----- Records for processing -----
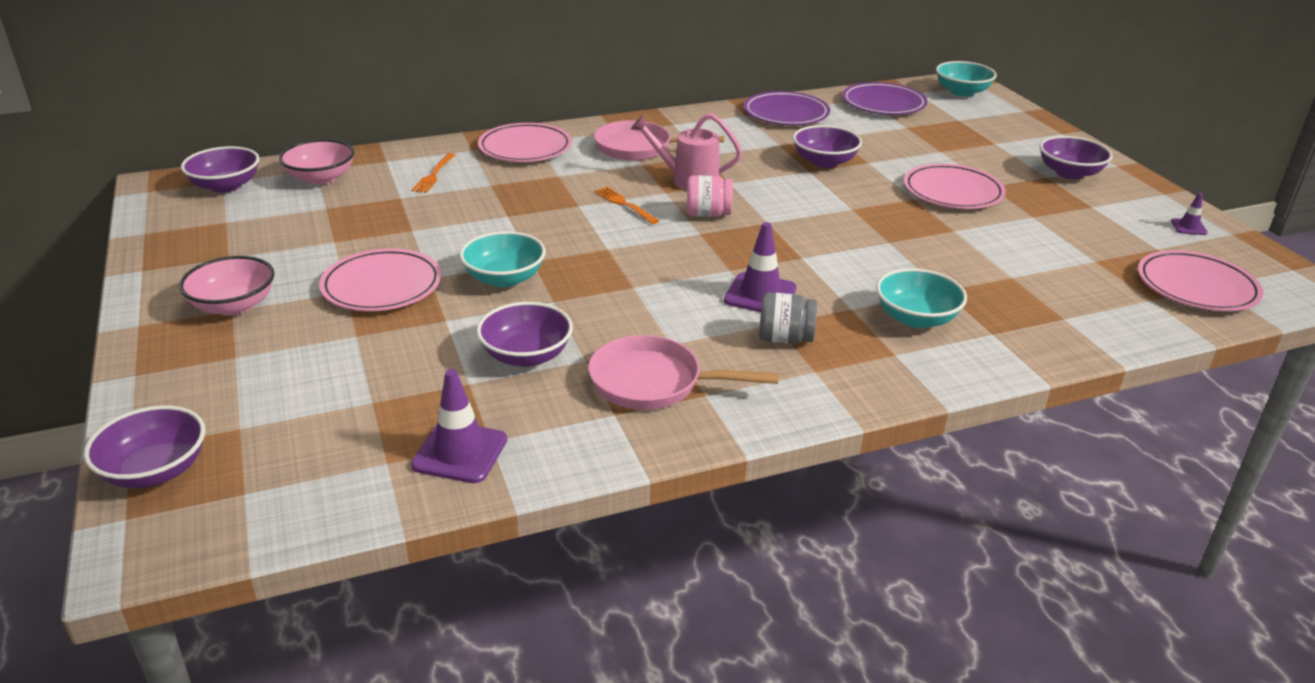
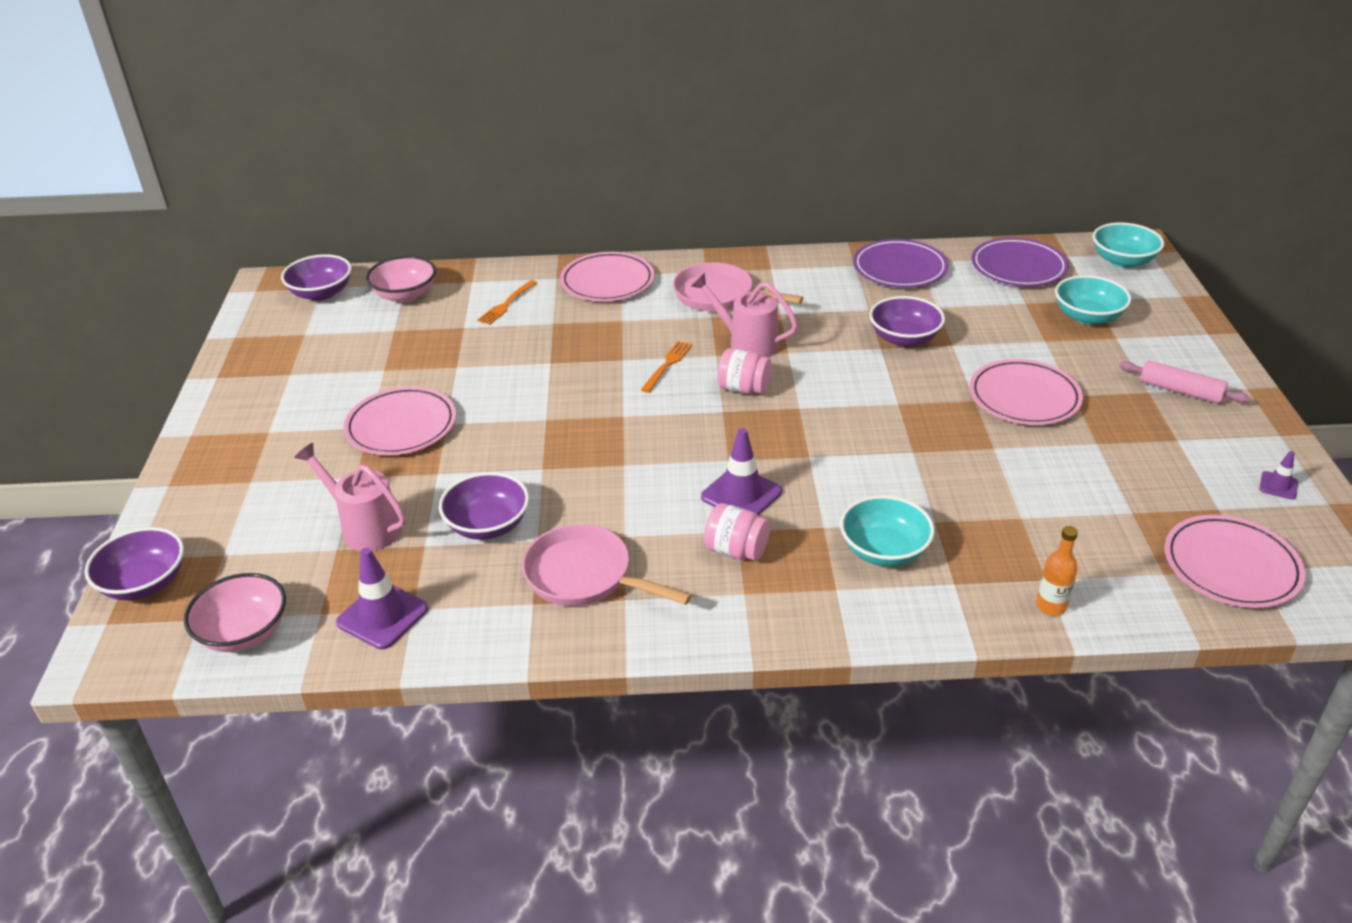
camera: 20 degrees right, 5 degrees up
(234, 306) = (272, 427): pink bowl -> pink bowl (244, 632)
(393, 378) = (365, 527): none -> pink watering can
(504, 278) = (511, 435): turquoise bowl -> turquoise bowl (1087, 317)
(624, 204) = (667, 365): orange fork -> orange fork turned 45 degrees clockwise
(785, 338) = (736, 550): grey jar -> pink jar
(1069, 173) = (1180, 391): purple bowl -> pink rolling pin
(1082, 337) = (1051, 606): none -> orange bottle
-----
----- Records for processing -----
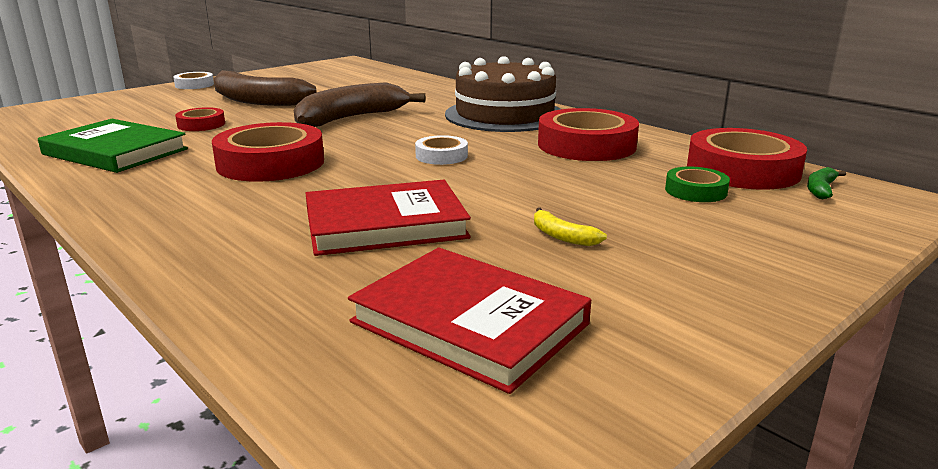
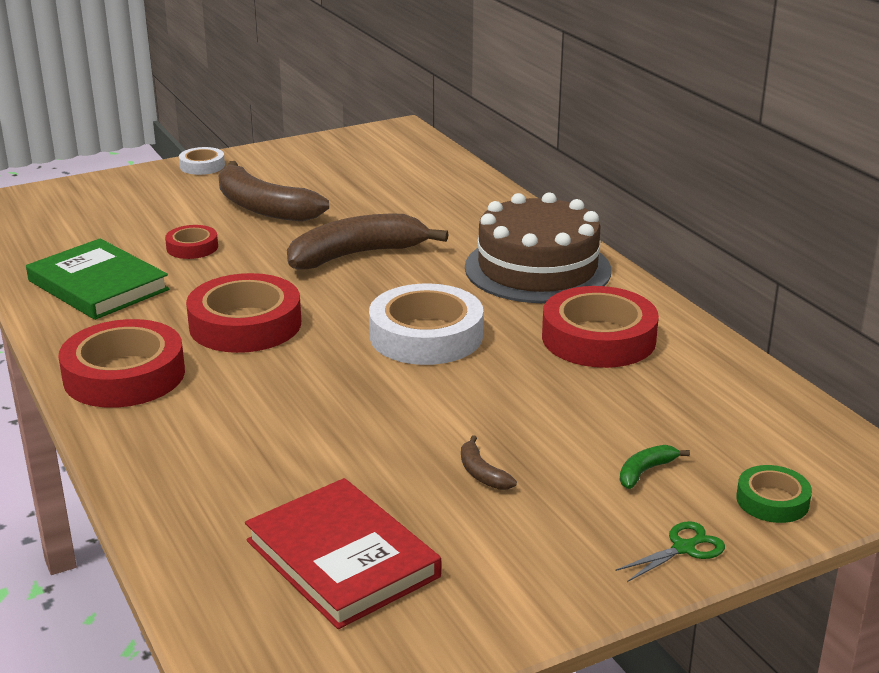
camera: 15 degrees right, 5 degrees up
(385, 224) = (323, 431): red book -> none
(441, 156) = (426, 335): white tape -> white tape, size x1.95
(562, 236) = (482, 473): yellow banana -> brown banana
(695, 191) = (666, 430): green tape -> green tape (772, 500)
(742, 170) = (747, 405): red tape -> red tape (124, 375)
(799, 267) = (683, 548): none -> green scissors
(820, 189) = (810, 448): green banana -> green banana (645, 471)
-----
----- Records for processing -----
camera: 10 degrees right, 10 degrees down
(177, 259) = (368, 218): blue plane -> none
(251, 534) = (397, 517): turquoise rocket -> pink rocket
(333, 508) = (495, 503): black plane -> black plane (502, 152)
-----
◆ Description of the task ◆
Working from the material above, restate word for word the lines between the line with "(799, 267) = (683, 548): none" and the line with "(820, 189) = (810, 448): green", both included, and only those.

◆ Exercise output ◆
(799, 267) = (683, 548): none -> green scissors
(820, 189) = (810, 448): green banana -> green banana (645, 471)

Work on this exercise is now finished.